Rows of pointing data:
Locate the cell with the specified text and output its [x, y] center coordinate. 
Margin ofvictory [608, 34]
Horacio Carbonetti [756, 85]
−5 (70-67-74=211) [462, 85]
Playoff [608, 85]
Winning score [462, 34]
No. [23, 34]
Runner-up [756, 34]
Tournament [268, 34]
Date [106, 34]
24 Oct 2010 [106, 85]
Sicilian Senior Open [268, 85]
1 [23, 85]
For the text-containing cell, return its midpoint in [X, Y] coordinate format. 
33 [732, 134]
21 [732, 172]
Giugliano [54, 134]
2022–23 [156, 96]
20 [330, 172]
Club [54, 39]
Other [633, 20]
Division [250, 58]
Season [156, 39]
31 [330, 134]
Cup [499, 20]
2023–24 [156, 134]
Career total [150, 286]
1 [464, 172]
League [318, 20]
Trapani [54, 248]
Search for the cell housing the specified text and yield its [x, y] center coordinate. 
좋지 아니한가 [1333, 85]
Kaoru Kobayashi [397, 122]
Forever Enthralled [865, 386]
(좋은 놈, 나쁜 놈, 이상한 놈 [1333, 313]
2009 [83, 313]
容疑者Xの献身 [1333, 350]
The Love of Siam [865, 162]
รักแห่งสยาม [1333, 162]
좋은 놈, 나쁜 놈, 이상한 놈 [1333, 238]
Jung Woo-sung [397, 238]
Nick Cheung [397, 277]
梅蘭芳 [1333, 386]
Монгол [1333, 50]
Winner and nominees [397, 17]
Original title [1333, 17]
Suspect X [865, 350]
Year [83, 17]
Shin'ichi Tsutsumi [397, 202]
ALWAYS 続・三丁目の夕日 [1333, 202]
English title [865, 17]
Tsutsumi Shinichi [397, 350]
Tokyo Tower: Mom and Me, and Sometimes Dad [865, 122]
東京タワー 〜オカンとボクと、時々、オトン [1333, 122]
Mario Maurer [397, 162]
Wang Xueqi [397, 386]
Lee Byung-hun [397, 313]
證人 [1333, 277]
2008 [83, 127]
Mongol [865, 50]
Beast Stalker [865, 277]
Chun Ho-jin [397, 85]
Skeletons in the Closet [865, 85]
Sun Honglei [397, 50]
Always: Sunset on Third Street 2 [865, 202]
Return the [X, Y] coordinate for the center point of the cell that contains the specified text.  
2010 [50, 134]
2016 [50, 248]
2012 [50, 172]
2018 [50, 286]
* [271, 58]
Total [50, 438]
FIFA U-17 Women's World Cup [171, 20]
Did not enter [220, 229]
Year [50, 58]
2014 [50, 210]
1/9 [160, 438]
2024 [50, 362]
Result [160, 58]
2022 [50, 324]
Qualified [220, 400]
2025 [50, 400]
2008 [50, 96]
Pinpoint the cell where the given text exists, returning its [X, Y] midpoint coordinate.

| Written instruction |
Copy all of the records above word for word, keeping every line as it appears.

| Output of the exercise |
Locate the cell with the specified text and output its [x, y] center coordinate. 
Margin ofvictory [608, 34]
Horacio Carbonetti [756, 85]
−5 (70-67-74=211) [462, 85]
Playoff [608, 85]
Winning score [462, 34]
No. [23, 34]
Runner-up [756, 34]
Tournament [268, 34]
Date [106, 34]
24 Oct 2010 [106, 85]
Sicilian Senior Open [268, 85]
1 [23, 85]
For the text-containing cell, return its midpoint in [X, Y] coordinate format. 
33 [732, 134]
21 [732, 172]
Giugliano [54, 134]
2022–23 [156, 96]
20 [330, 172]
Club [54, 39]
Other [633, 20]
Division [250, 58]
Season [156, 39]
31 [330, 134]
Cup [499, 20]
2023–24 [156, 134]
Career total [150, 286]
1 [464, 172]
League [318, 20]
Trapani [54, 248]
Search for the cell housing the specified text and yield its [x, y] center coordinate. 
좋지 아니한가 [1333, 85]
Kaoru Kobayashi [397, 122]
Forever Enthralled [865, 386]
(좋은 놈, 나쁜 놈, 이상한 놈 [1333, 313]
2009 [83, 313]
容疑者Xの献身 [1333, 350]
The Love of Siam [865, 162]
รักแห่งสยาม [1333, 162]
좋은 놈, 나쁜 놈, 이상한 놈 [1333, 238]
Jung Woo-sung [397, 238]
Nick Cheung [397, 277]
梅蘭芳 [1333, 386]
Монгол [1333, 50]
Winner and nominees [397, 17]
Original title [1333, 17]
Suspect X [865, 350]
Year [83, 17]
Shin'ichi Tsutsumi [397, 202]
ALWAYS 続・三丁目の夕日 [1333, 202]
English title [865, 17]
Tsutsumi Shinichi [397, 350]
Tokyo Tower: Mom and Me, and Sometimes Dad [865, 122]
東京タワー 〜オカンとボクと、時々、オトン [1333, 122]
Mario Maurer [397, 162]
Wang Xueqi [397, 386]
Lee Byung-hun [397, 313]
證人 [1333, 277]
2008 [83, 127]
Mongol [865, 50]
Beast Stalker [865, 277]
Chun Ho-jin [397, 85]
Skeletons in the Closet [865, 85]
Sun Honglei [397, 50]
Always: Sunset on Third Street 2 [865, 202]
Return the [X, Y] coordinate for the center point of the cell that contains the specified text.  
2010 [50, 134]
2016 [50, 248]
2012 [50, 172]
2018 [50, 286]
* [271, 58]
Total [50, 438]
FIFA U-17 Women's World Cup [171, 20]
Did not enter [220, 229]
Year [50, 58]
2014 [50, 210]
1/9 [160, 438]
2024 [50, 362]
Result [160, 58]
2022 [50, 324]
Qualified [220, 400]
2025 [50, 400]
2008 [50, 96]
Pinpoint the cell where the given text exists, returning its [X, Y] midpoint coordinate.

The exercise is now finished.